* [Required work]:
Report each line of the listing below that holds "STAT".

**********

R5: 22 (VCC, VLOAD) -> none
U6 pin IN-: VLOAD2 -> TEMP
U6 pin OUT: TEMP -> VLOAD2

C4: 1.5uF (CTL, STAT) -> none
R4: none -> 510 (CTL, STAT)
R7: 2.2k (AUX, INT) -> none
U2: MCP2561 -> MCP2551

**********

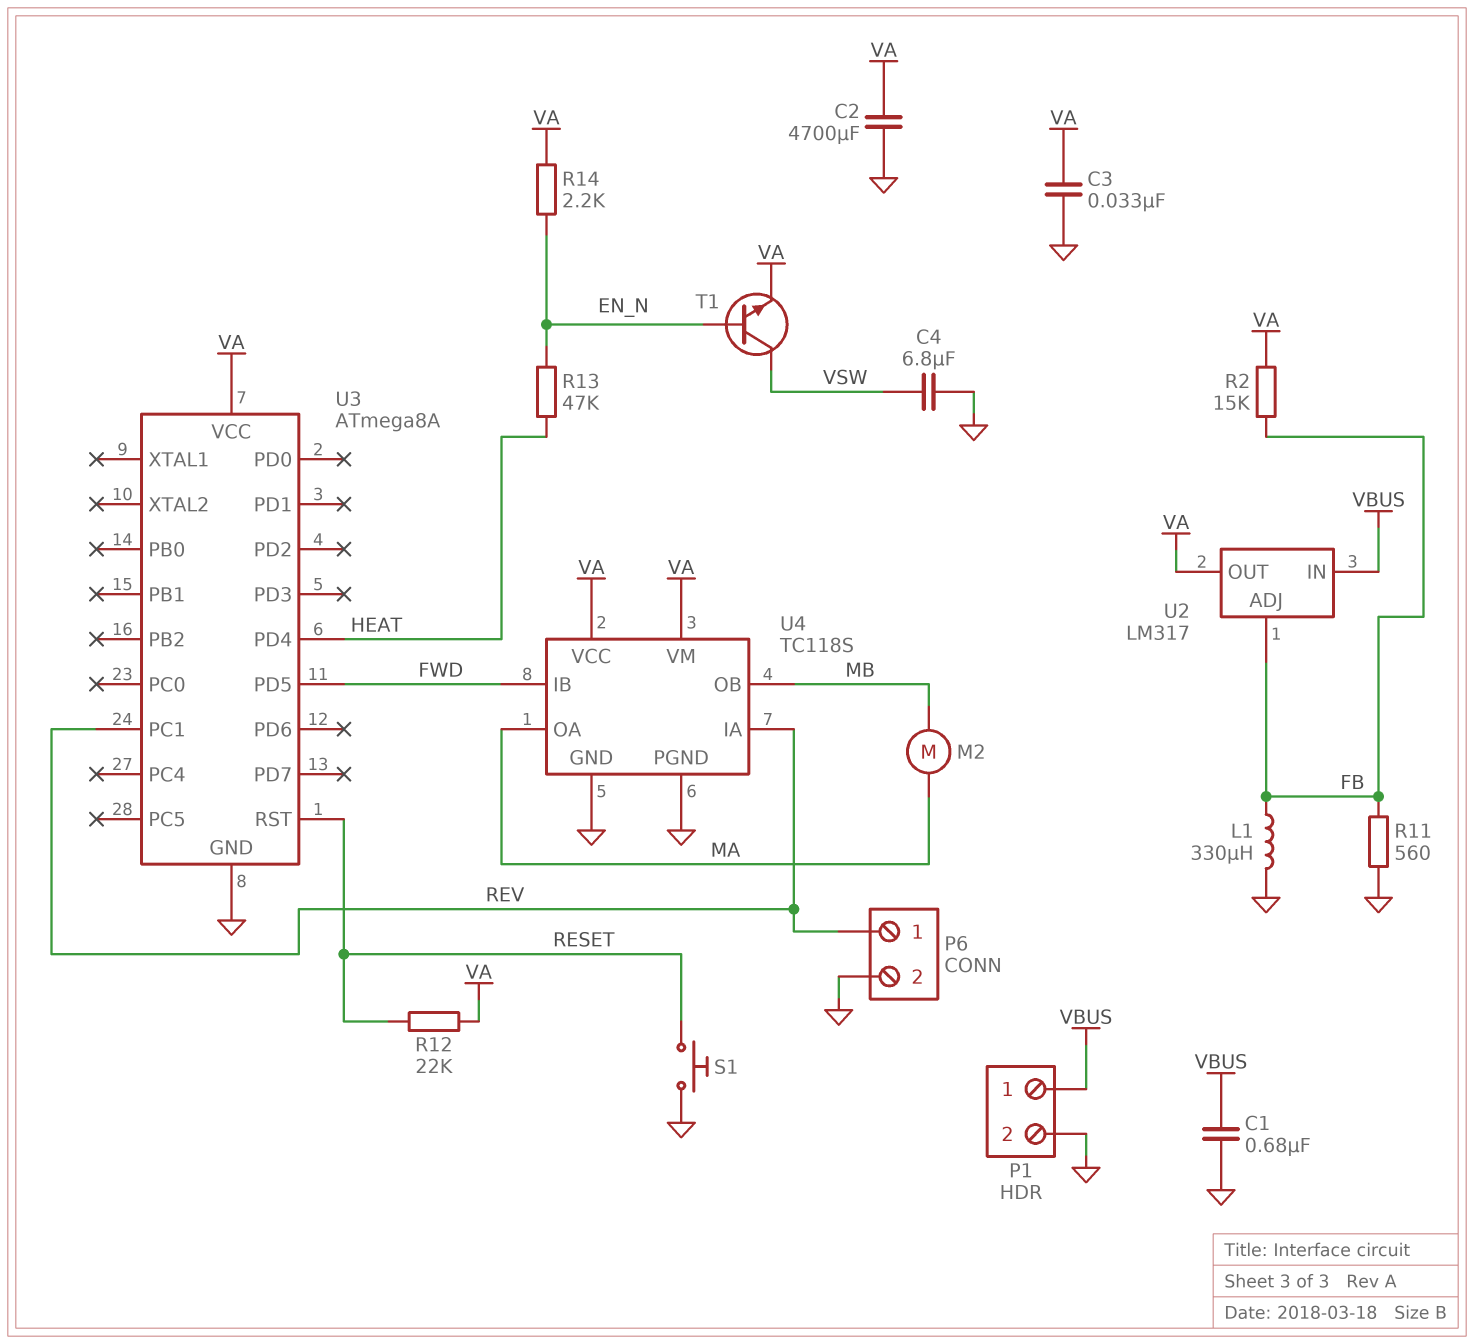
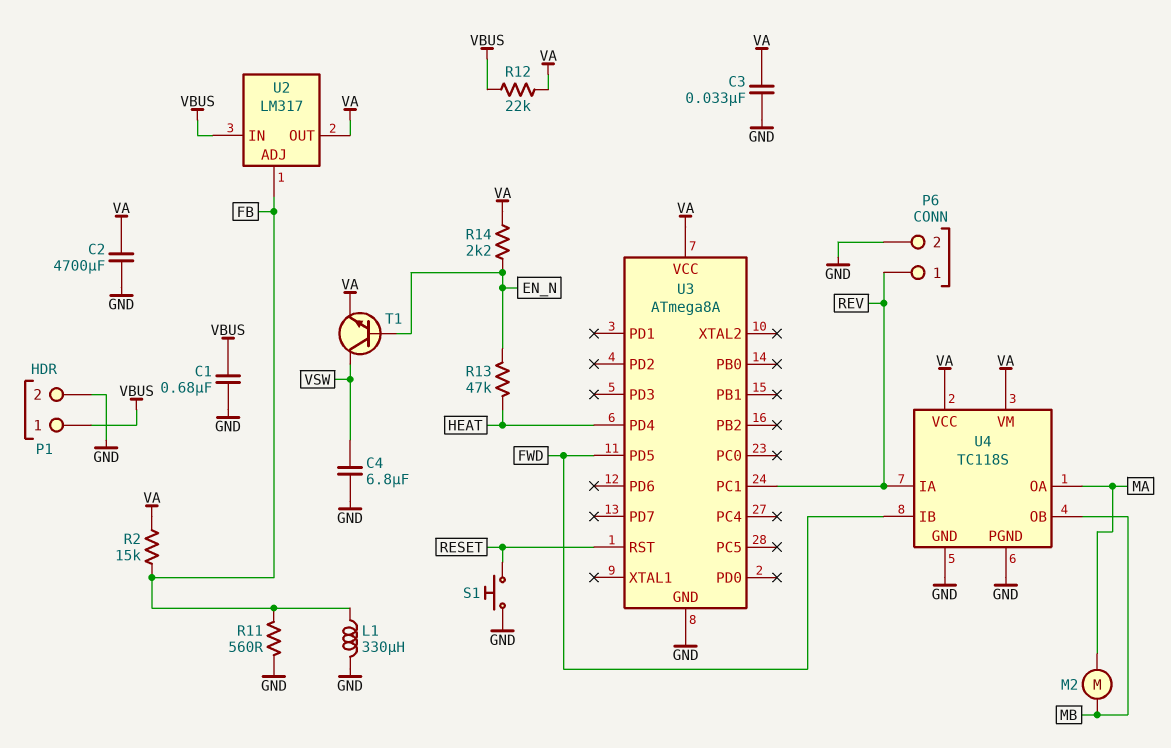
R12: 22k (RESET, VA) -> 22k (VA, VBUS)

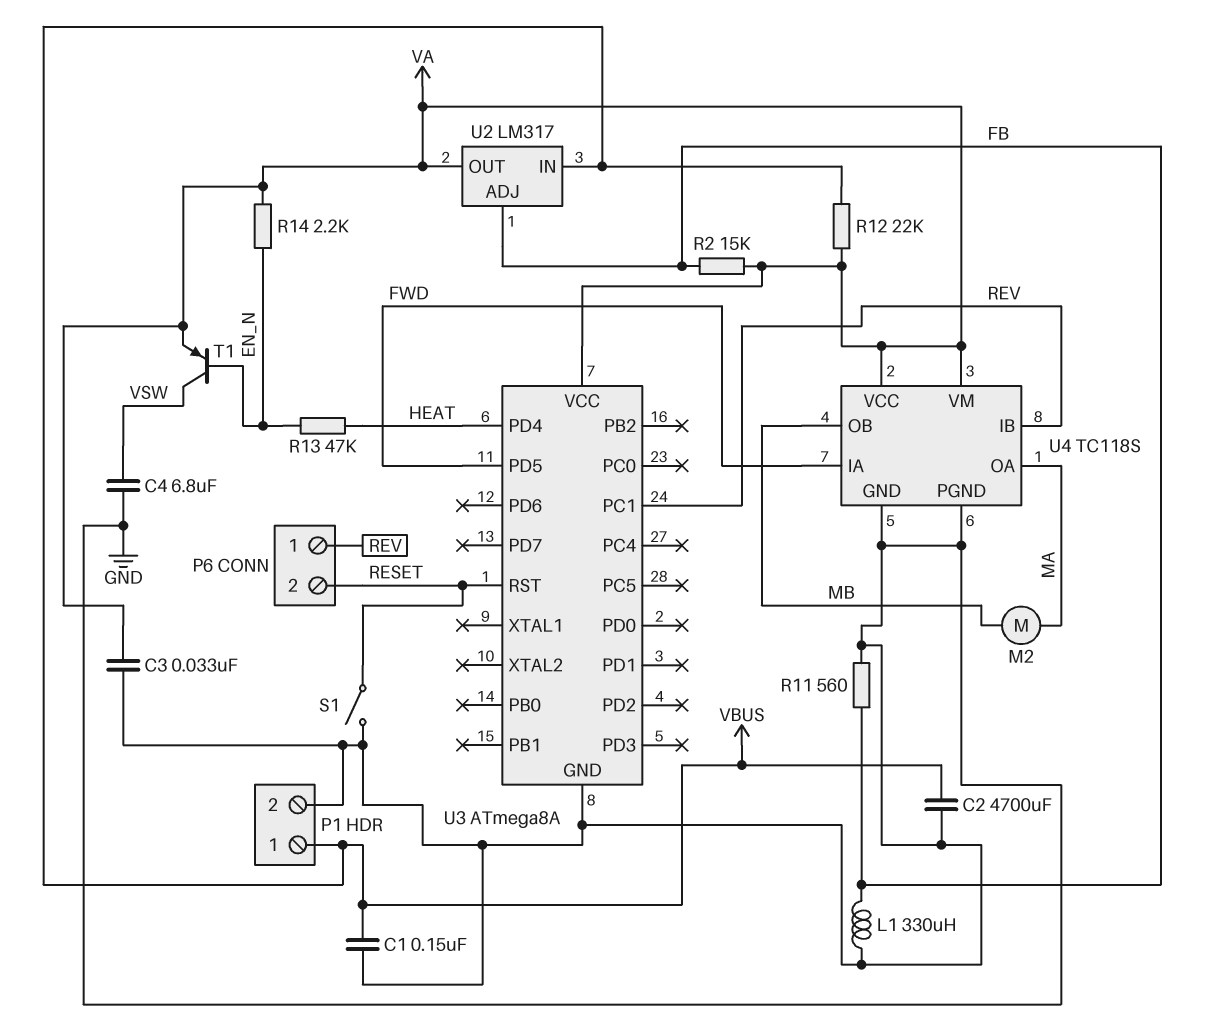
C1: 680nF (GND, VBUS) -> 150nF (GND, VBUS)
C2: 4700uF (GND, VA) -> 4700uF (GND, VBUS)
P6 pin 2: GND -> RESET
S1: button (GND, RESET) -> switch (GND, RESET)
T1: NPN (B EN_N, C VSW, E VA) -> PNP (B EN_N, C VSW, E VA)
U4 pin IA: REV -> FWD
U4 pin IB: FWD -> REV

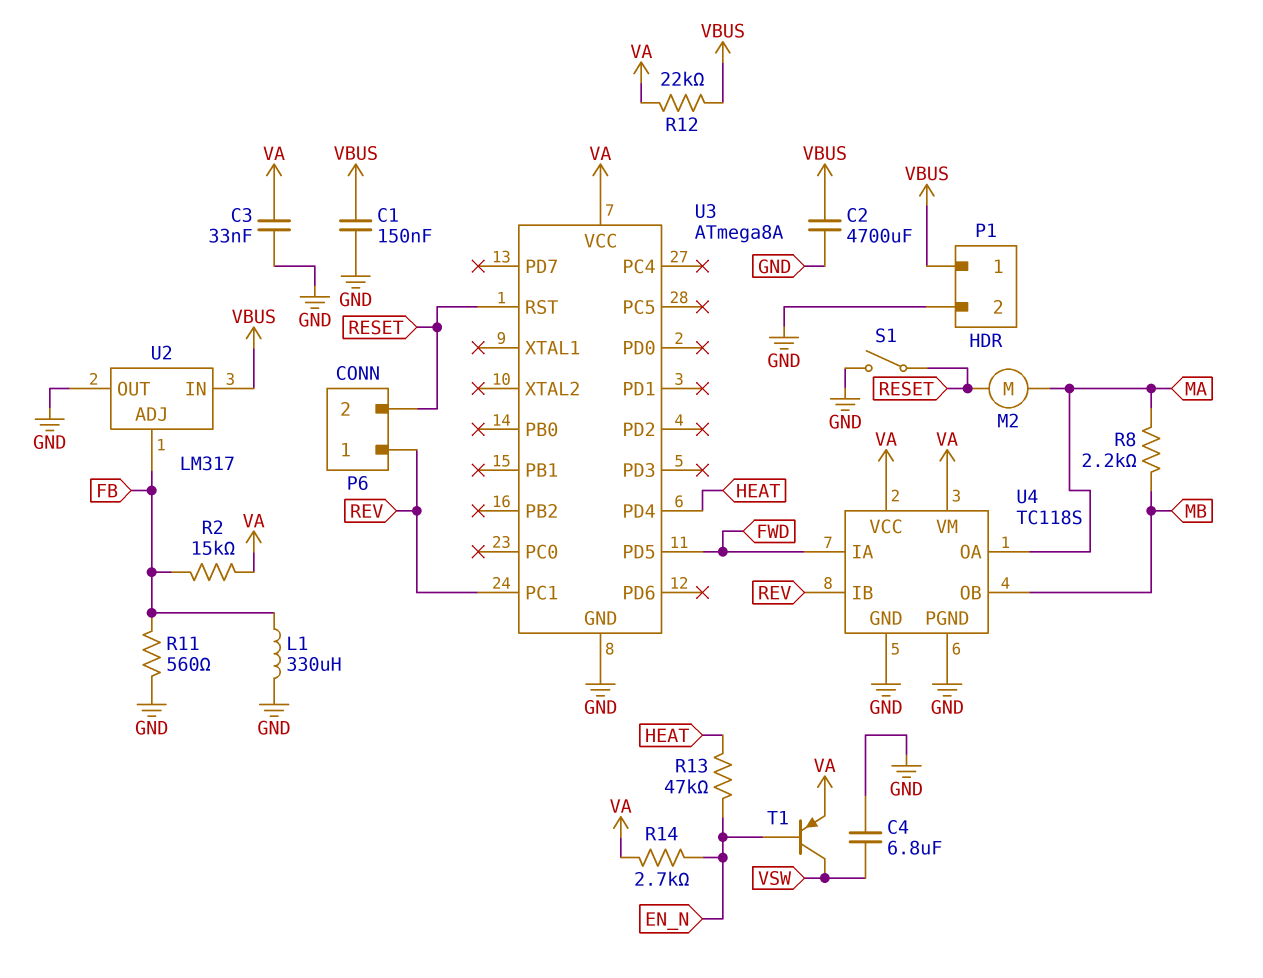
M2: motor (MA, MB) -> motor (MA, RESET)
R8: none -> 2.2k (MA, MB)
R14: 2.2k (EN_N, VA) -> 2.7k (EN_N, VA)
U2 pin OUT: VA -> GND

**********

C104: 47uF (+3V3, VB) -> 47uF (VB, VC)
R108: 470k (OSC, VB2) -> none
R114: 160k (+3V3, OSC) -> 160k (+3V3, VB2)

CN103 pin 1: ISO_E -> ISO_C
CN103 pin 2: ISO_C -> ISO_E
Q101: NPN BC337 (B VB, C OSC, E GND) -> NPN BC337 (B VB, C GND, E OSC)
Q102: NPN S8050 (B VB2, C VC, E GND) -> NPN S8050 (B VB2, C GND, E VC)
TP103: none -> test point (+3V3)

**********

* [Worked solution]:
C4: 1.5uF (CTL, STAT) -> none
R4: none -> 510 (CTL, STAT)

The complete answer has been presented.